▶ [GOAL OF THE EXERCISE]
It is required that the lines from the top of the listing through the line with "orange cup [42,178,128,262]" be reproduced exactly, excluding pictures.

▶ [DATA LISTING]
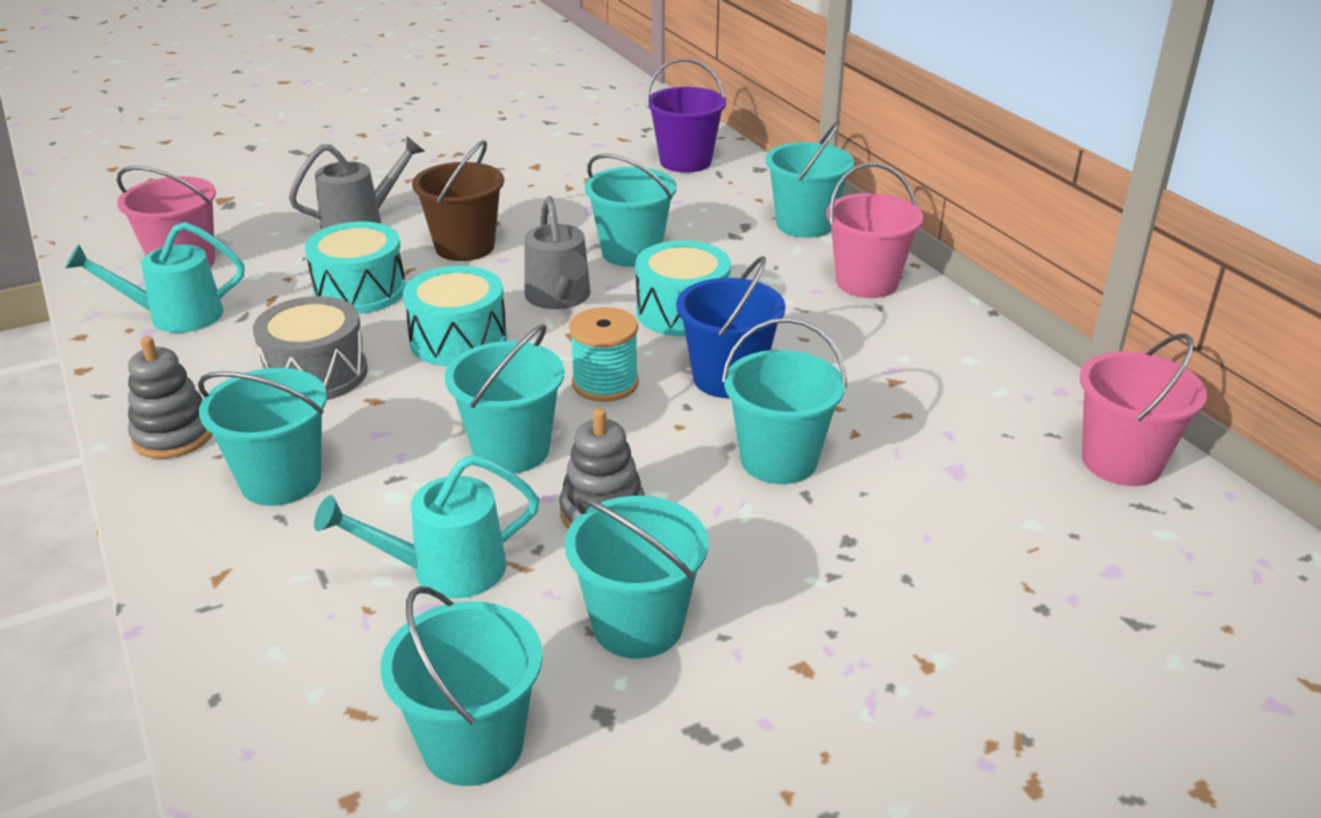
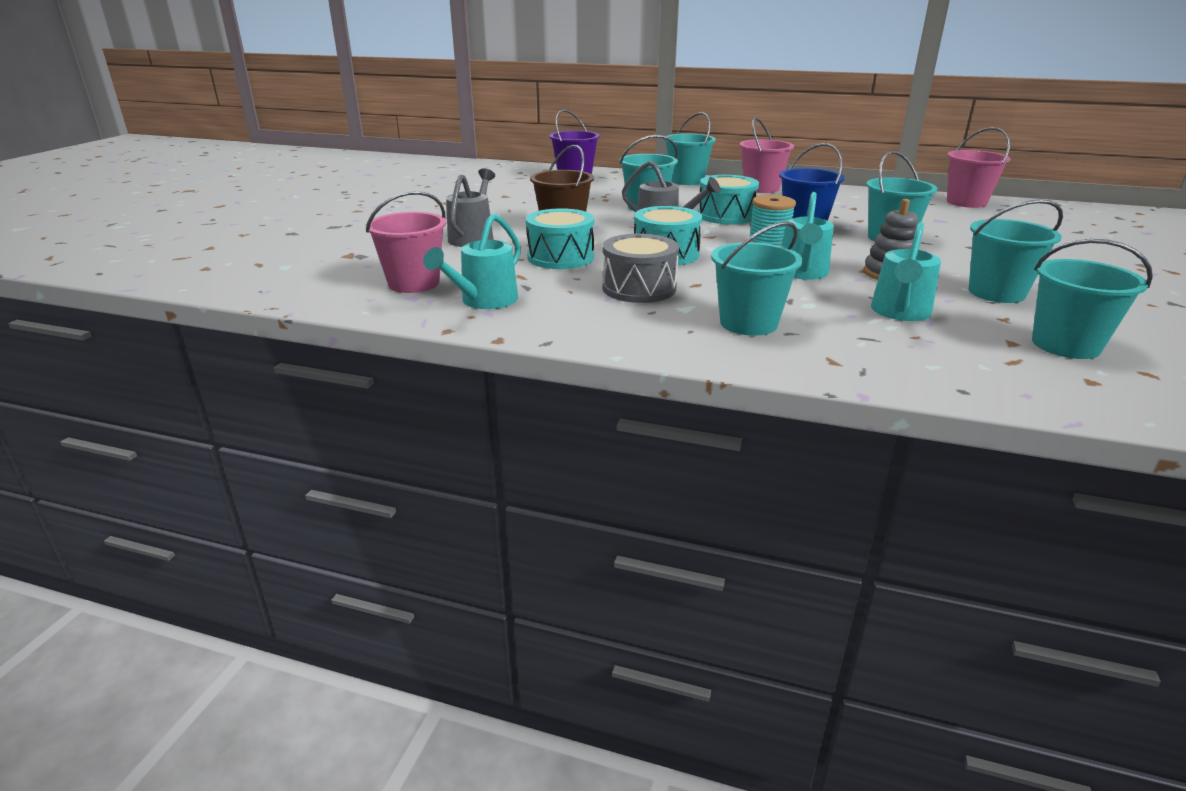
camera: 45 degrees left, 5 degrees down
grey stacking toy [128,336,212,459] -> none
turquoise bucket [445,324,564,473] -> turquoise watering can [781,192,834,280]

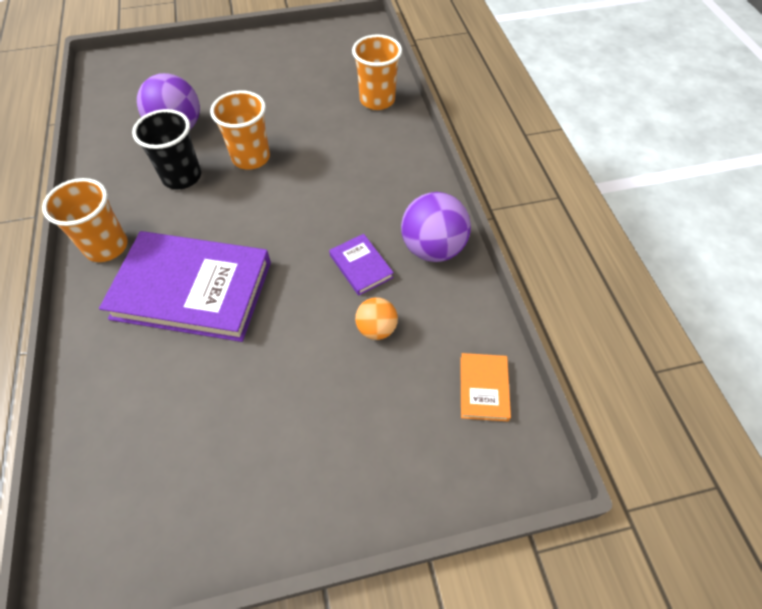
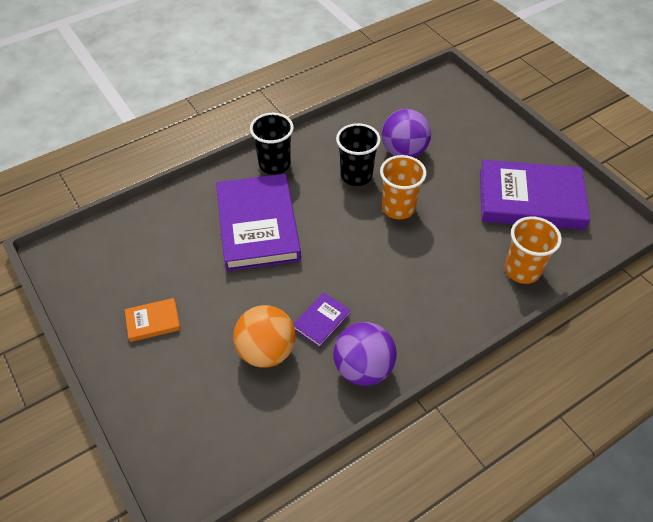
camera: 70 degrees right, 5 degrees down
orange cup [42,178,128,262] -> black cup [250,113,294,175]
orange ball [355,297,398,340] -> orange ball [233,305,296,368], size x1.76
orange book [460,353,511,421] -> orange book moved to [125,298,181,342]
none -> purple book [480,160,590,230]

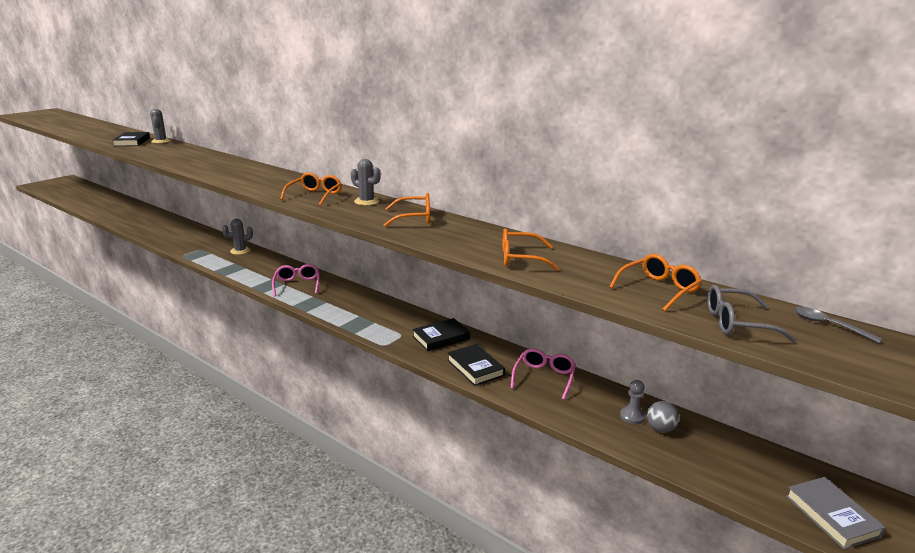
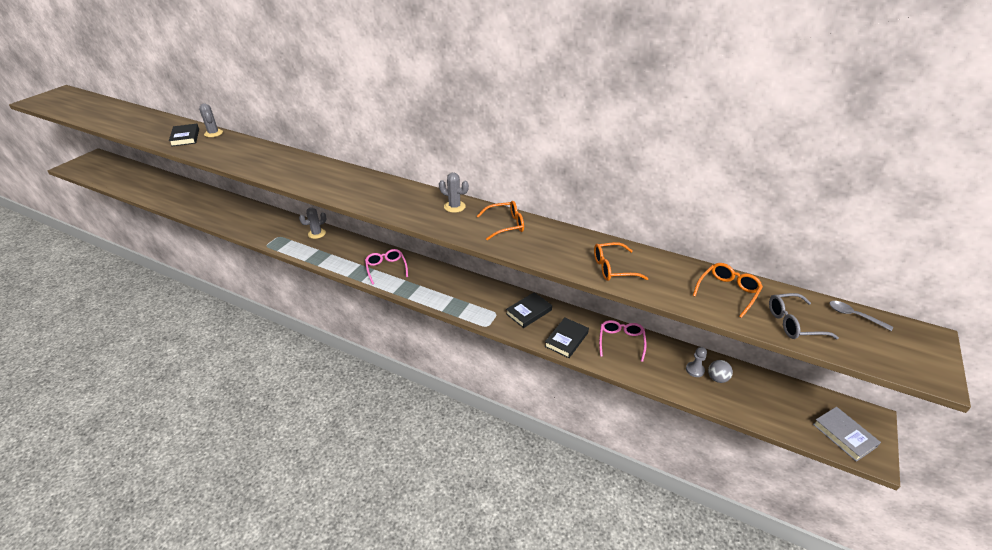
camera: 10 degrees left, 15 degrees up
orange glasses [280,172,342,206] -> none
black book [447,344,505,386] -> black book turned 75 degrees clockwise [544,318,589,358]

▶ [EXERCISE OUTPUT]
camera: 45 degrees left, 5 degrees down
grey stacking toy [128,336,212,459] -> none
turquoise bucket [445,324,564,473] -> turquoise watering can [781,192,834,280]

camera: 70 degrees right, 5 degrees down
orange cup [42,178,128,262] -> black cup [250,113,294,175]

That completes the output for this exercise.